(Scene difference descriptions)

--

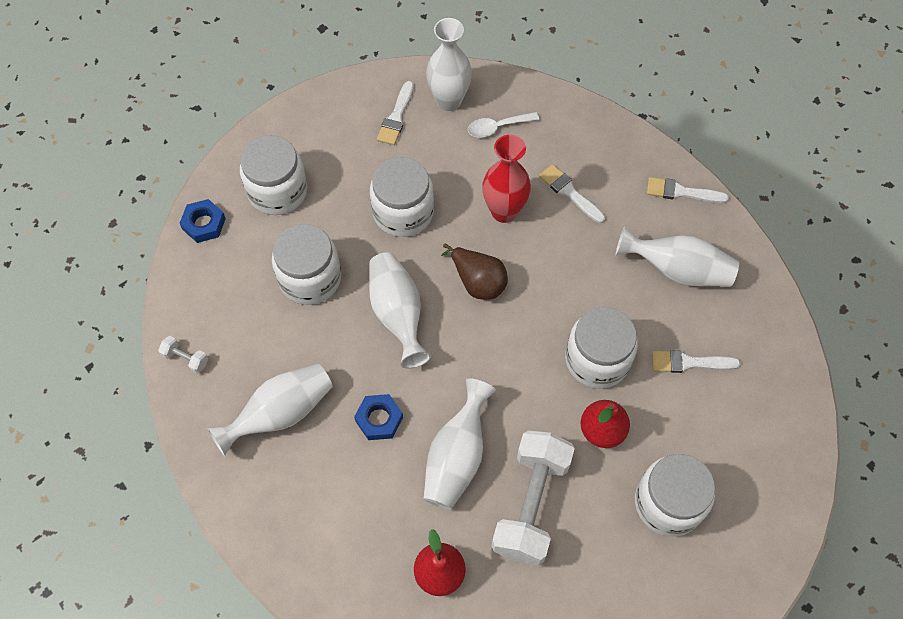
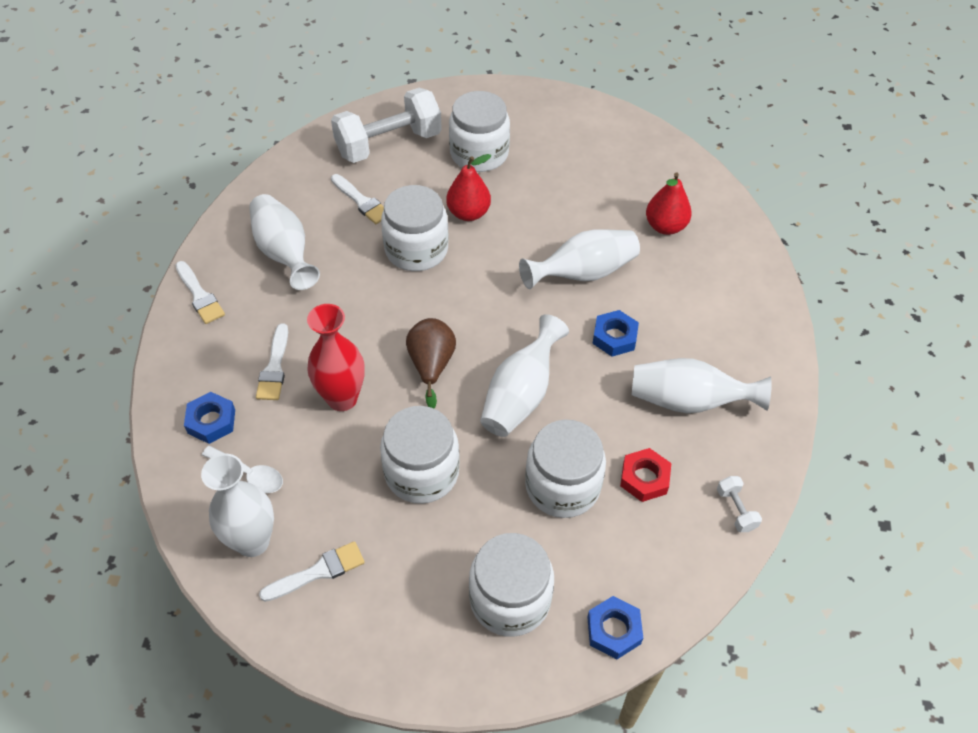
camera: 135 degrees left, 10 degrees down
(263, 328) = (644, 478): none -> red nut
(530, 504) = (565, 214): white dumbbell -> white dumbbell (388, 144)
(558, 133) = (211, 421): none -> blue nut

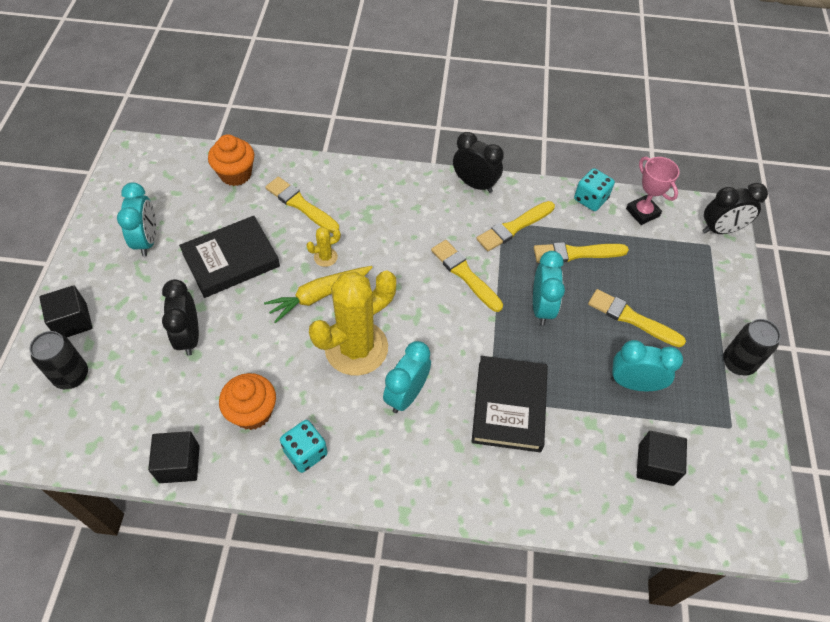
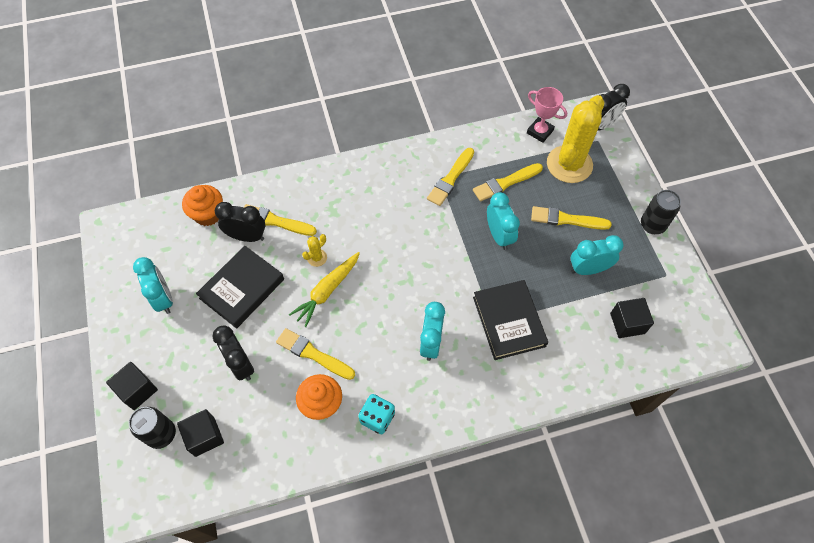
camera: 20 degrees left, 5 degrees up
(179, 464) = (285, 467): black cube -> black cube (205, 436)
(356, 348) = (376, 322): yellow cactus -> yellow cactus (569, 164)
(465, 274) = (431, 231): yellow brush -> yellow brush (313, 354)
(475, 184) = (405, 153): black clock -> black clock (247, 236)
(590, 199) = (497, 134): turquoise dice -> none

--

**Work order:** Transcribe the records above from the line holding "camera: 20 degrees left, 5 degrees up" down to the line holding "(475, 184) = (405, 153): black", inclusive, without adding anything.

**Solved problem:**
camera: 20 degrees left, 5 degrees up
(179, 464) = (285, 467): black cube -> black cube (205, 436)
(356, 348) = (376, 322): yellow cactus -> yellow cactus (569, 164)
(465, 274) = (431, 231): yellow brush -> yellow brush (313, 354)
(475, 184) = (405, 153): black clock -> black clock (247, 236)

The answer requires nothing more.